═══ RECORDS SHOWN ═══

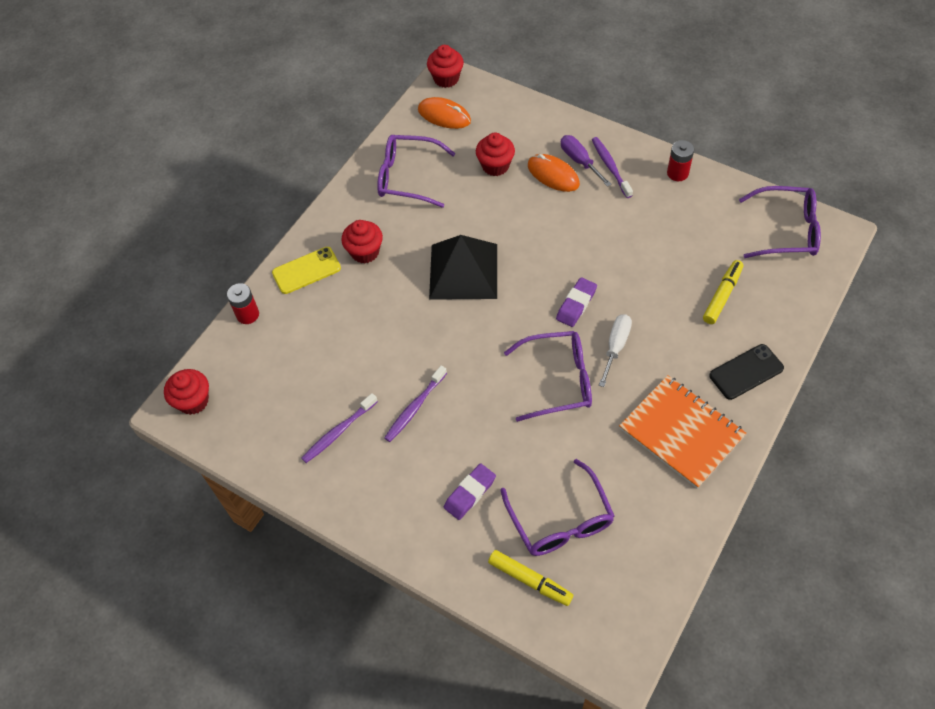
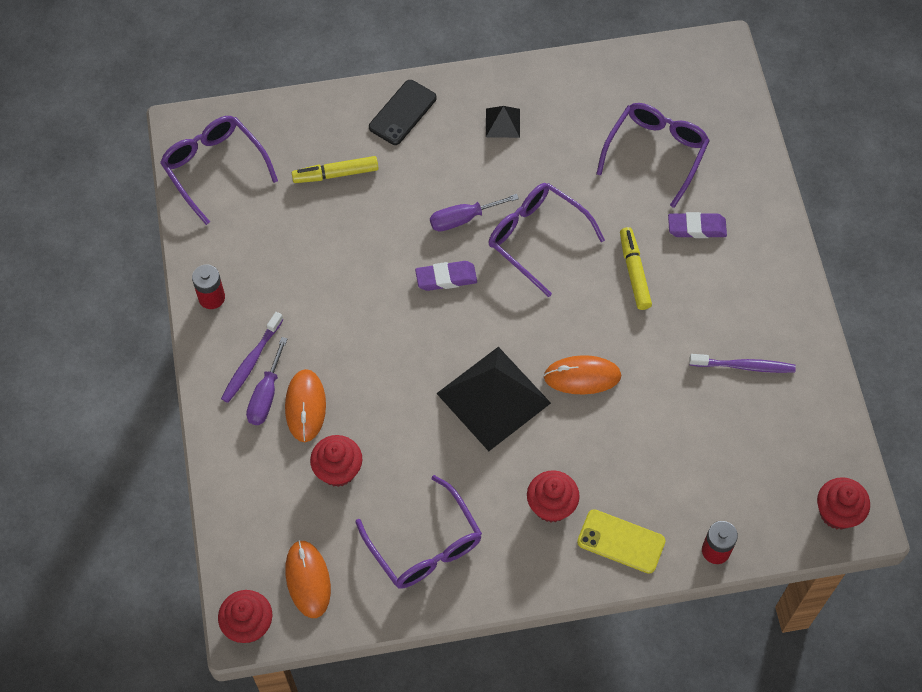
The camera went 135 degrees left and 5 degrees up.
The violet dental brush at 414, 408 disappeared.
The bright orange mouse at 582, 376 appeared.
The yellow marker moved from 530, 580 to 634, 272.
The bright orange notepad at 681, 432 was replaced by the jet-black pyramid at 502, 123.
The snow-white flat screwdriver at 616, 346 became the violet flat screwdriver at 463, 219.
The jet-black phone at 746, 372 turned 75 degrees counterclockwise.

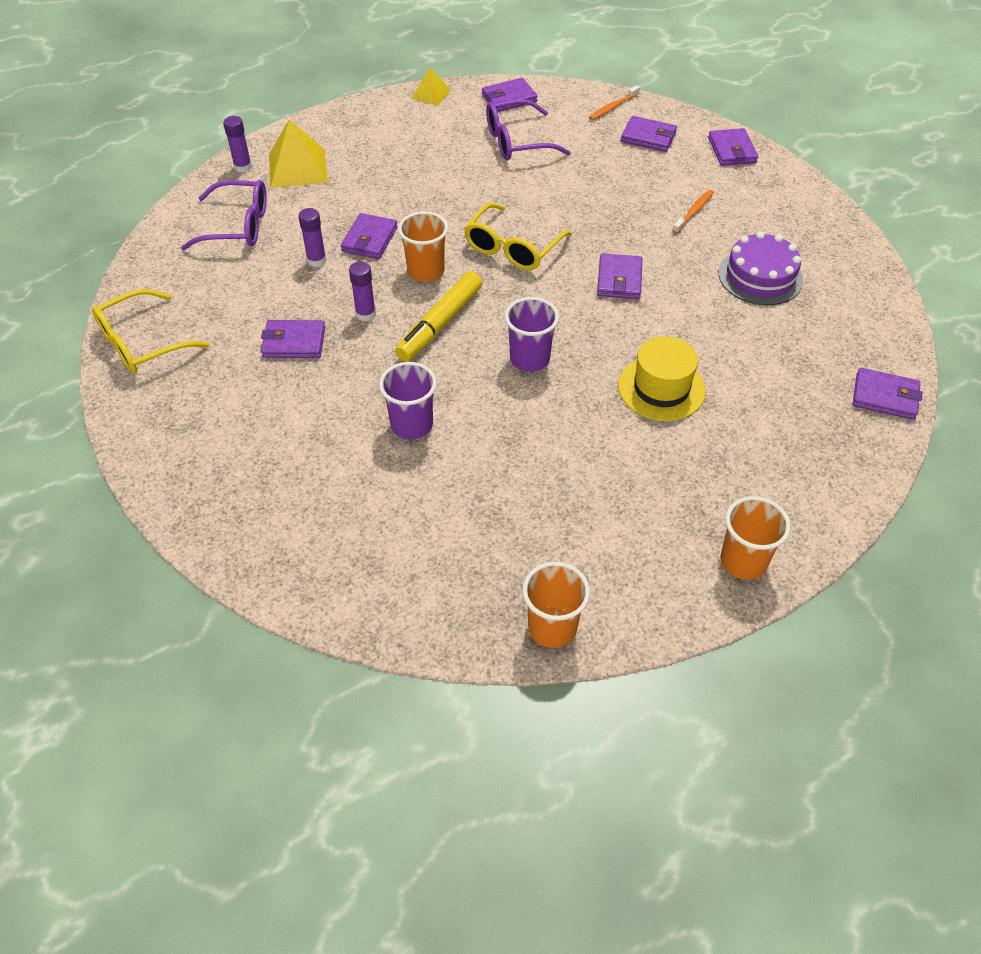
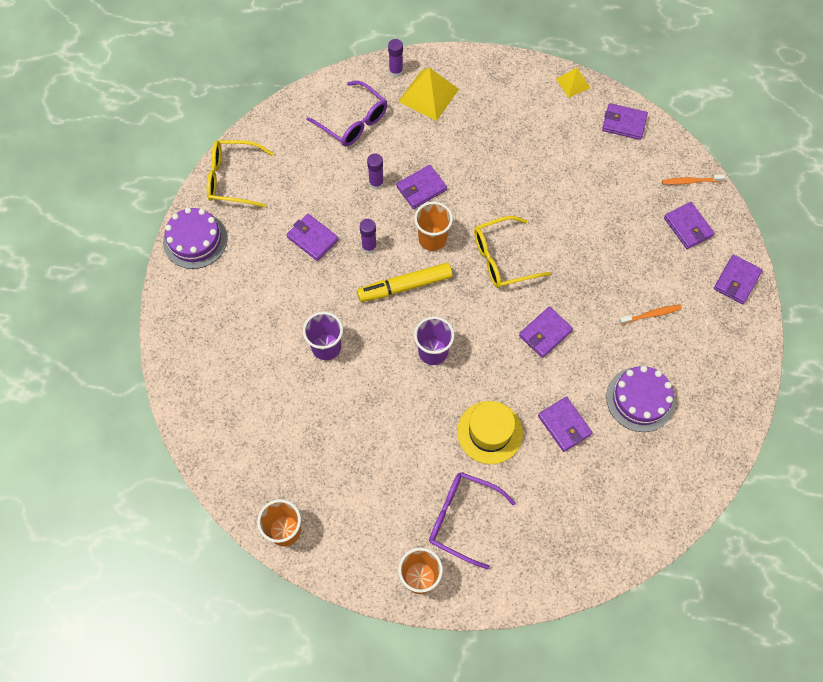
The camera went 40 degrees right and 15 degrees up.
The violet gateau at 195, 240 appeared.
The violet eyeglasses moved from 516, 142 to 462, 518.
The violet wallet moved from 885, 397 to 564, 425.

═══
═══ RECORDS SHOWN ═══

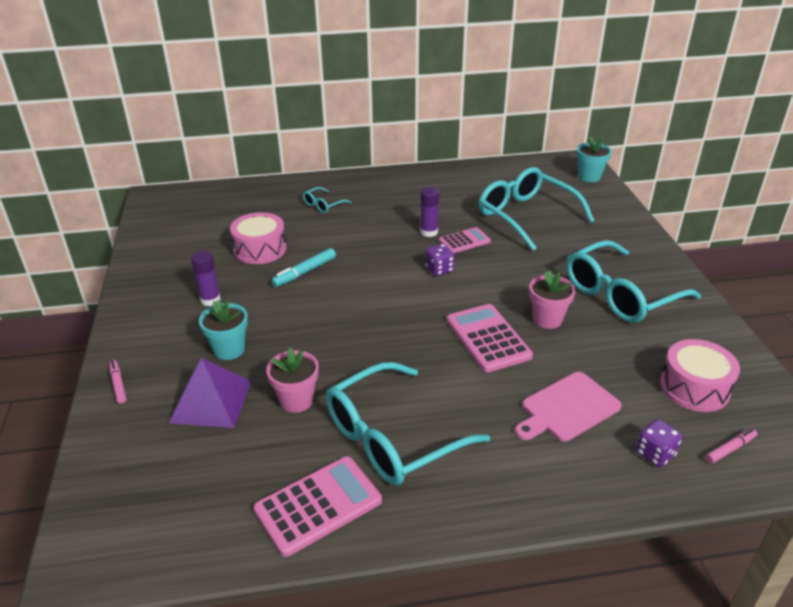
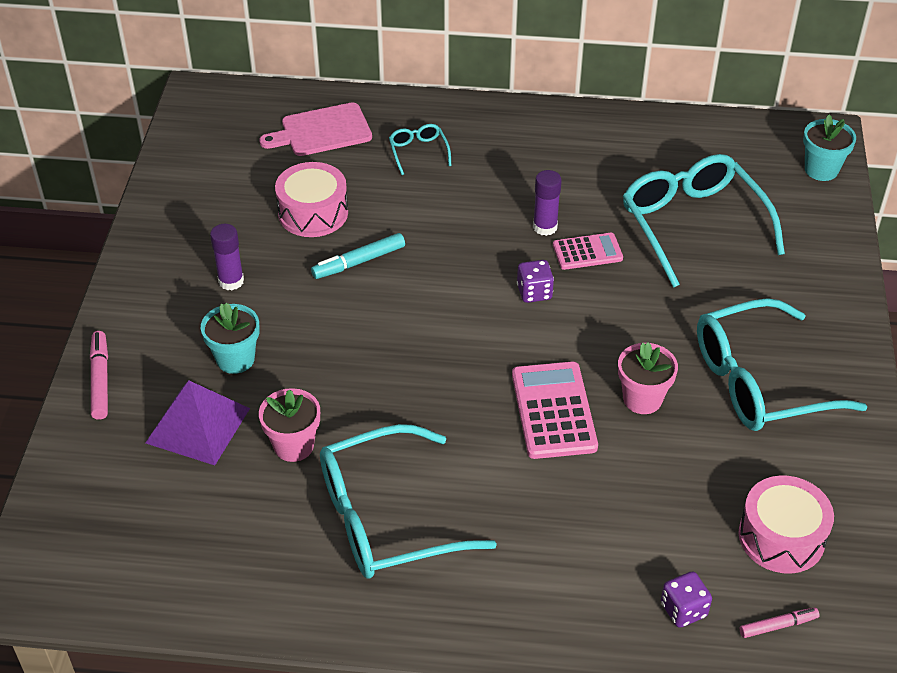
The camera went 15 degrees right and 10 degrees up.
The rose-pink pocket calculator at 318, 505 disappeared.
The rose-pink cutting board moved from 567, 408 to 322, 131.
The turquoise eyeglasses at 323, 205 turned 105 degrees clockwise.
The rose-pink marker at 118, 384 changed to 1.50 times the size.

═══

WHAT IS REQUIRED: For the listing shown above, count the lines that contain the word "bright" and supply only the result.

ANSWER: 2